• Work instructions:
The records below must be copied in full; omit the images.

____ Records supplied

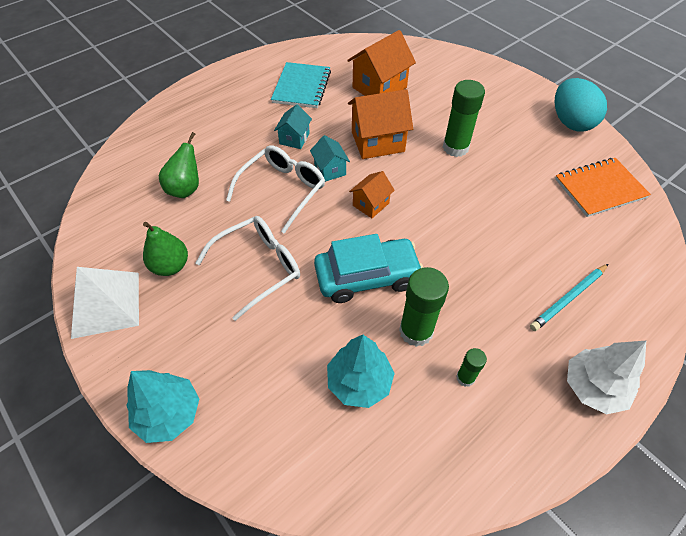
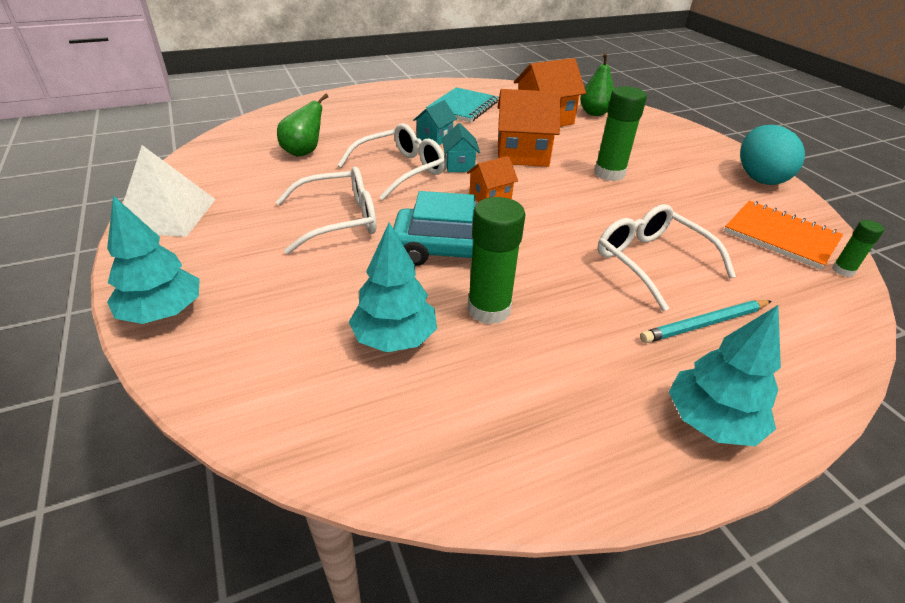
camera: 15 degrees right, 15 degrees down
(170, 266) = (250, 201): green pear -> green pear (594, 113)
(465, 378) = (531, 367): green glue stick -> green glue stick (843, 270)
(516, 244) = (651, 262): none -> white glasses
(593, 387) = (711, 421): white tree -> turquoise tree
(600, 188) = (780, 236): orange notebook -> orange notebook turned 45 degrees clockwise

________

• Reply:
camera: 15 degrees right, 15 degrees down
(170, 266) = (250, 201): green pear -> green pear (594, 113)
(465, 378) = (531, 367): green glue stick -> green glue stick (843, 270)
(516, 244) = (651, 262): none -> white glasses
(593, 387) = (711, 421): white tree -> turquoise tree
(600, 188) = (780, 236): orange notebook -> orange notebook turned 45 degrees clockwise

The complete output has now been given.